Data shown:
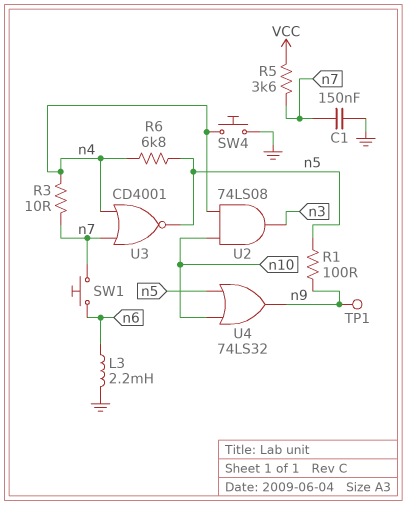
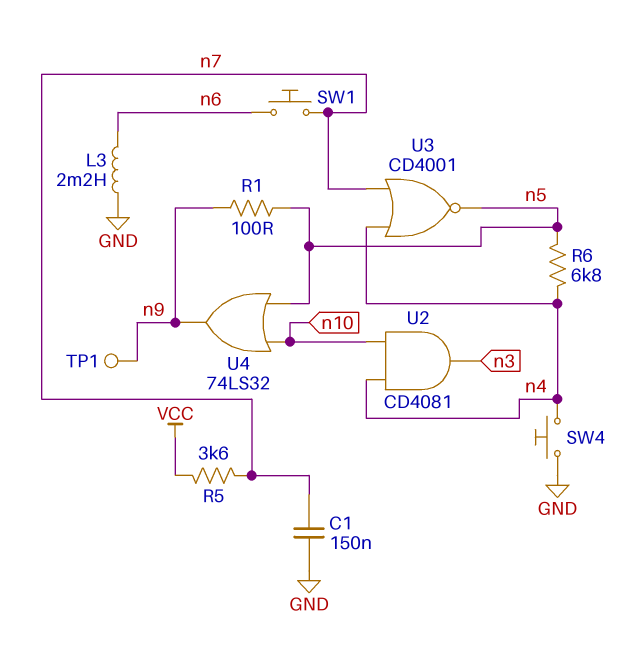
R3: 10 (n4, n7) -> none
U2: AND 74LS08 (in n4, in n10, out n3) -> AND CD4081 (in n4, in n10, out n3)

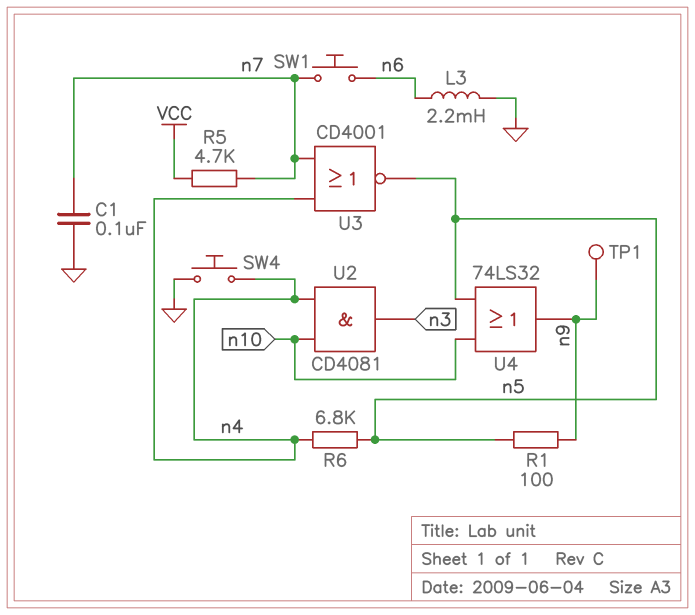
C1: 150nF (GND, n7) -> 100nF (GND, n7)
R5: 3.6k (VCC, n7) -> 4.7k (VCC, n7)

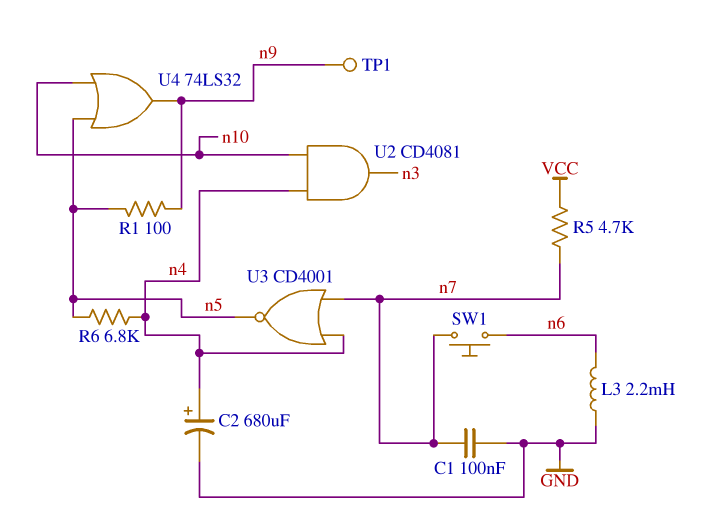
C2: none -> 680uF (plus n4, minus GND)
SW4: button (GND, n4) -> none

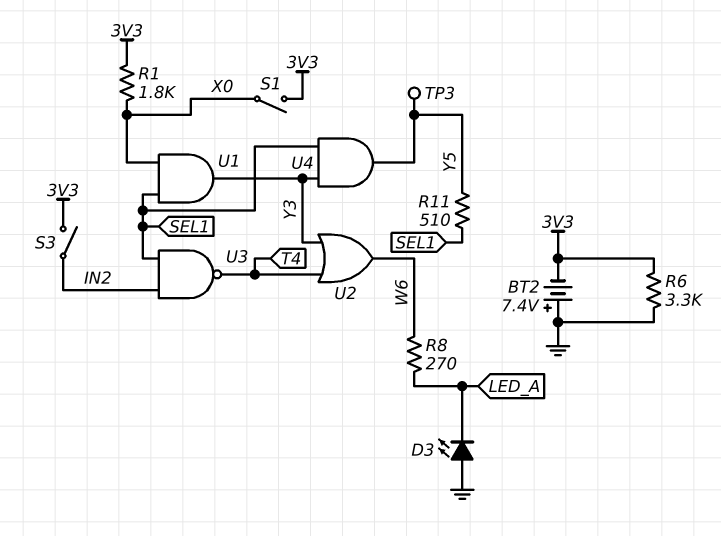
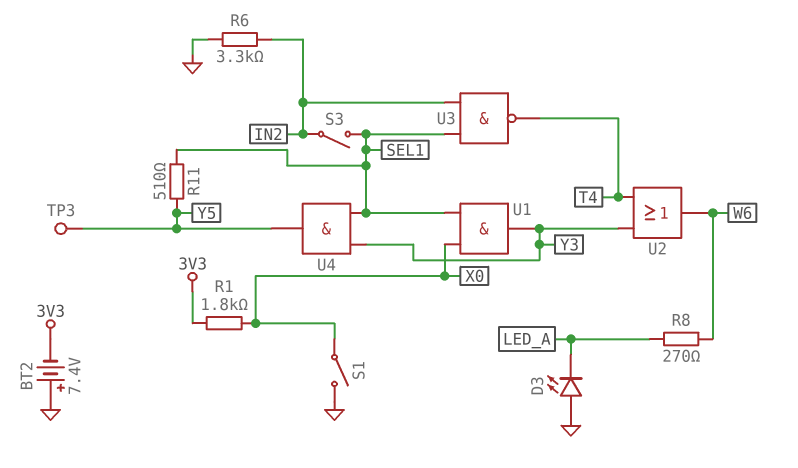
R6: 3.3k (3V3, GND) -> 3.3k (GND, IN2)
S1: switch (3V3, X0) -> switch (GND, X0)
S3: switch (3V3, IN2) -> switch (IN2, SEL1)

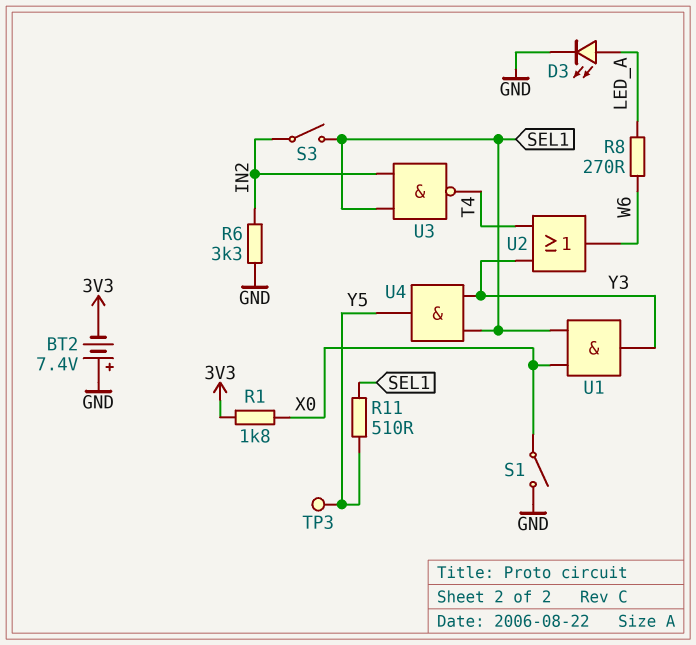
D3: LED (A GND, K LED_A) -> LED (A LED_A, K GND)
...
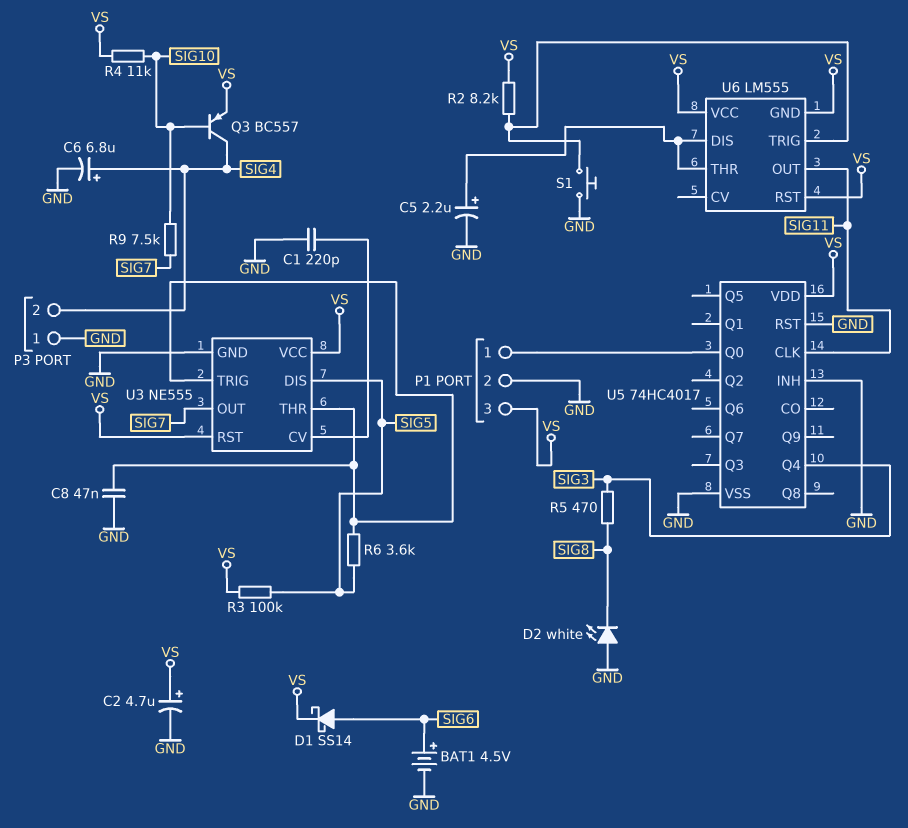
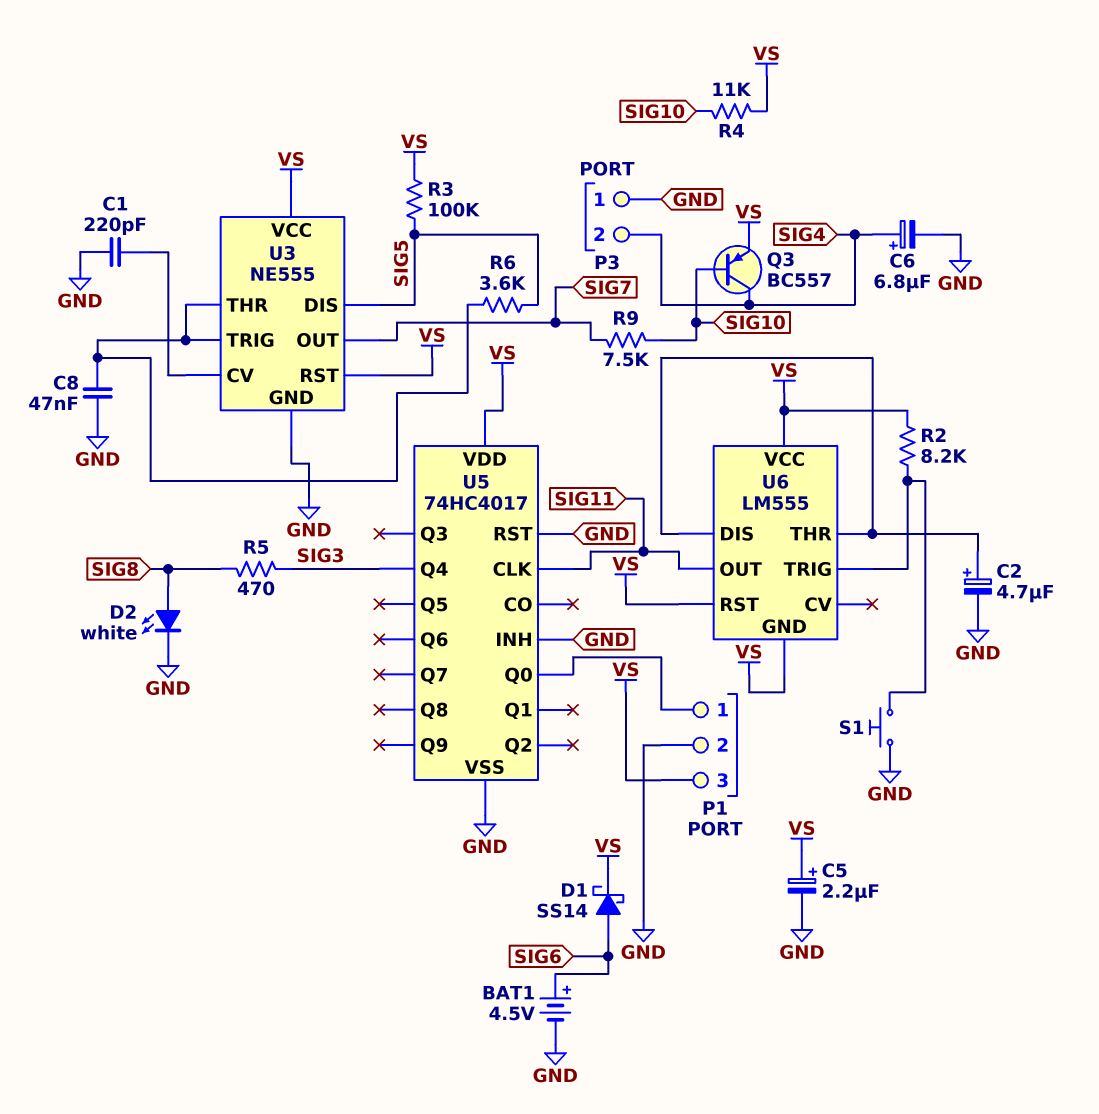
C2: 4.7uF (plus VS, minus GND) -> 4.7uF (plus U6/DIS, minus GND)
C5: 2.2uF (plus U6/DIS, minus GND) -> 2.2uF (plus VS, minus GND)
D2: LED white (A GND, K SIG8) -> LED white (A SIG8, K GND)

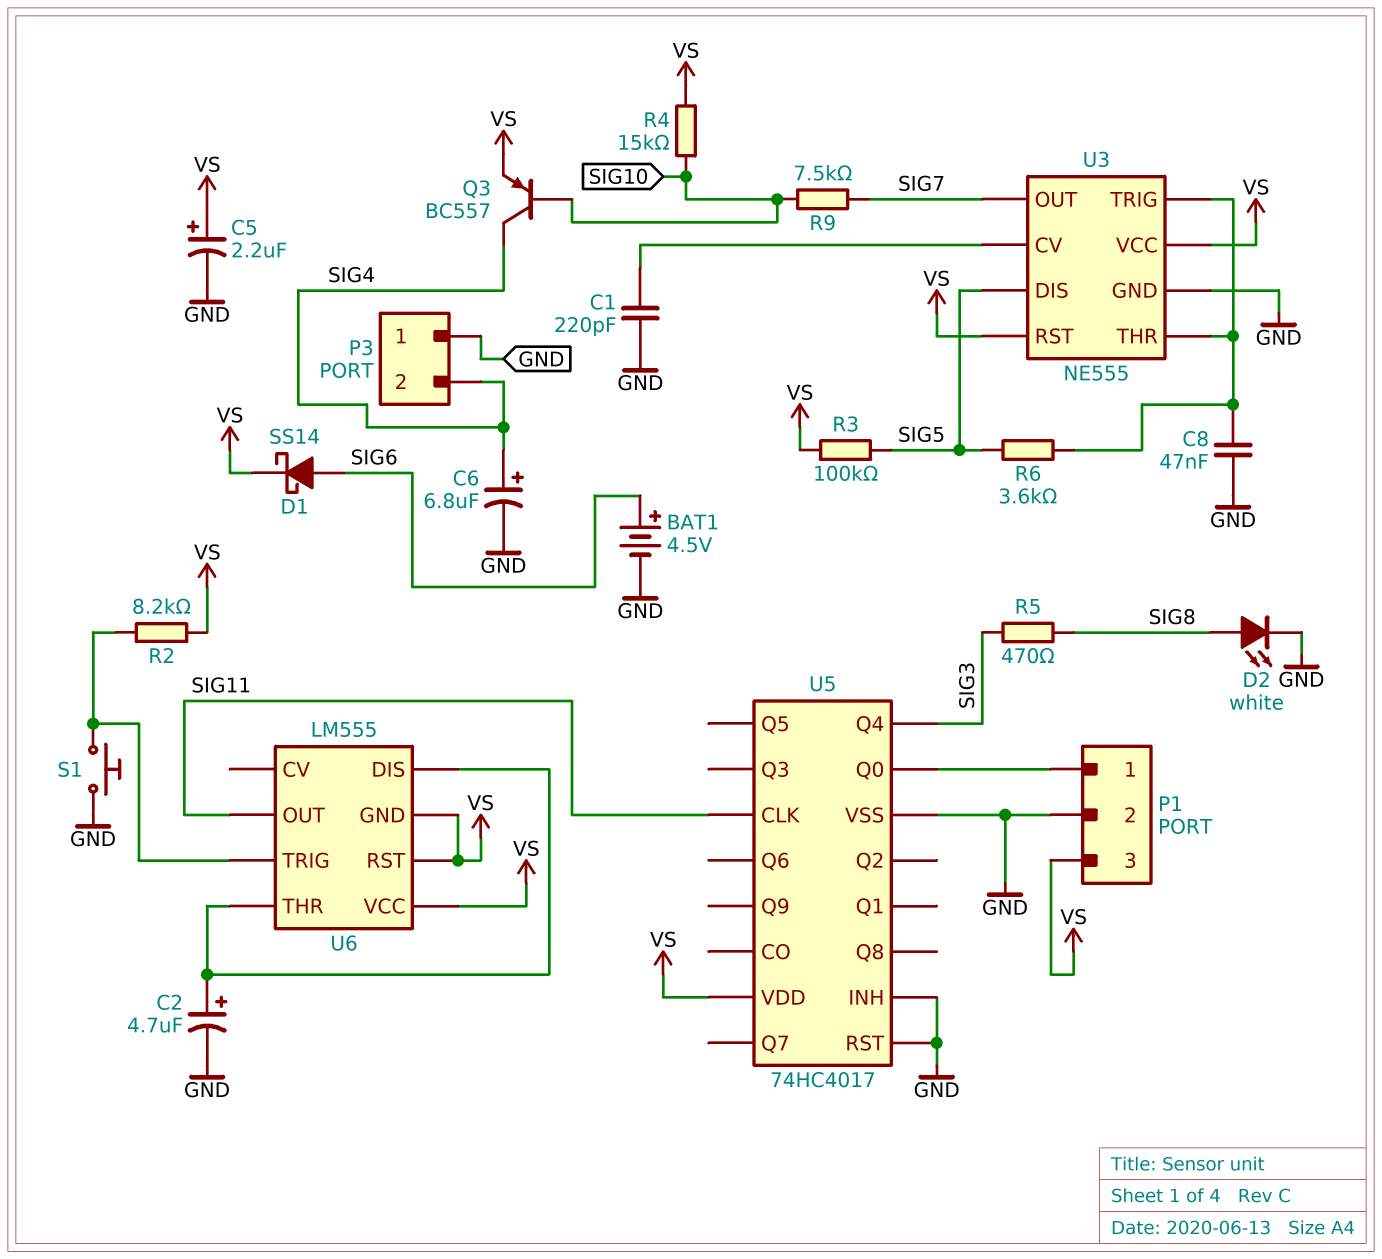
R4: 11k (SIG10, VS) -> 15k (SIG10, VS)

What you have to do: Which lines of the data above contain the string "plus"? Copy each of them.

Final answer:
C2: none -> 680uF (plus n4, minus GND)
C2: 4.7uF (plus VS, minus GND) -> 4.7uF (plus U6/DIS, minus GND)
C5: 2.2uF (plus U6/DIS, minus GND) -> 2.2uF (plus VS, minus GND)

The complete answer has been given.